• Objective
Repeat the stretch of lines from the one containing "Output the (x, y)" through the one containing "Zawadi (240, 691)", both included, and nothing else.

• Dataset entries

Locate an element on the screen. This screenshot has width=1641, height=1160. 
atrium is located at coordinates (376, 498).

* * *

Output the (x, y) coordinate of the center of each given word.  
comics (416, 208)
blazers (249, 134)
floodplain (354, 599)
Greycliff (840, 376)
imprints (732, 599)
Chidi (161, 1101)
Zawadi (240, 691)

• Expected answer
Output the (x, y) coordinate of the center of each given word.  
comics (416, 208)
blazers (249, 134)
floodplain (354, 599)
Greycliff (840, 376)
imprints (732, 599)
Chidi (161, 1101)
Zawadi (240, 691)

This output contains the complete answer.